→ **WHAT YOU ARE ASKED TO DO**
Restate word for word the lines in the listing below, starting at the line containing "orange cross at" and ending at the line containing "pink star at", both included; leave out the rest.

→ **DATA IN THIS EXERCISE**
════════════════

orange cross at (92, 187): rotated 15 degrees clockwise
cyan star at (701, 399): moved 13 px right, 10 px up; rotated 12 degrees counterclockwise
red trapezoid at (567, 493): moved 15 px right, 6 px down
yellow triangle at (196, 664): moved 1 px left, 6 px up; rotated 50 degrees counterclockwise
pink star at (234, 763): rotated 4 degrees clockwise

════════════════

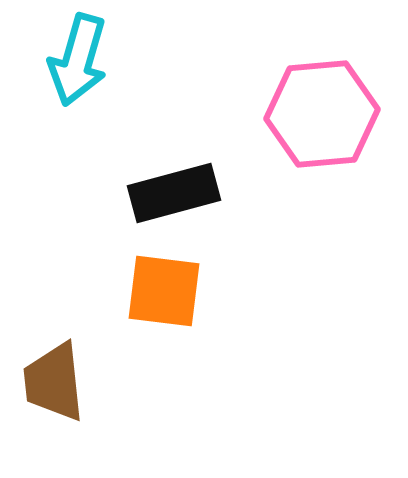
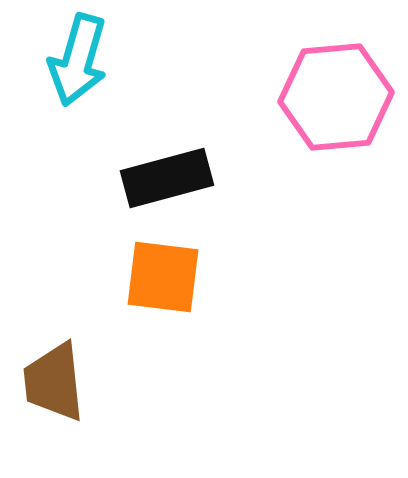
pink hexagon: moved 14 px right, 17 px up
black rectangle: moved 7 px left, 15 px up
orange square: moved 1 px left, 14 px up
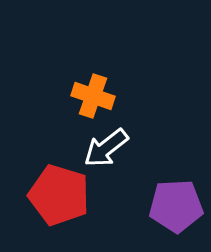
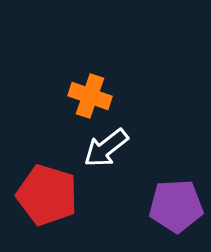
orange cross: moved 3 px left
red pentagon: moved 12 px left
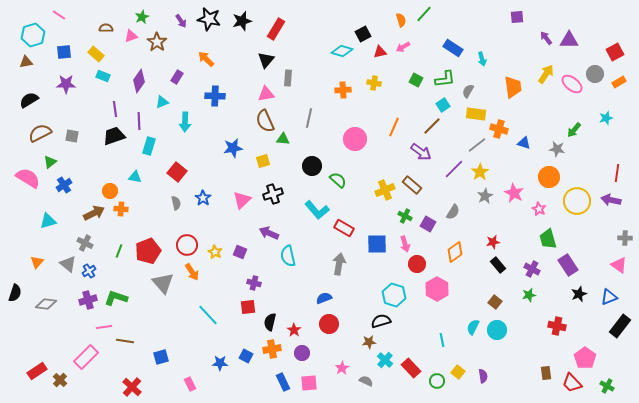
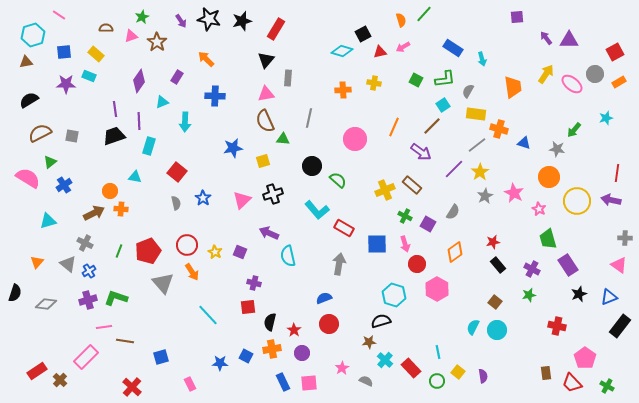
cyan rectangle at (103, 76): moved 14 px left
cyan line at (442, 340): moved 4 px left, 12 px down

════════════════

→ **EXERCISE ANSWER**
orange cross at (92, 187): rotated 15 degrees clockwise
cyan star at (701, 399): moved 13 px right, 10 px up; rotated 12 degrees counterclockwise
red trapezoid at (567, 493): moved 15 px right, 6 px down
yellow triangle at (196, 664): moved 1 px left, 6 px up; rotated 50 degrees counterclockwise
pink star at (234, 763): rotated 4 degrees clockwise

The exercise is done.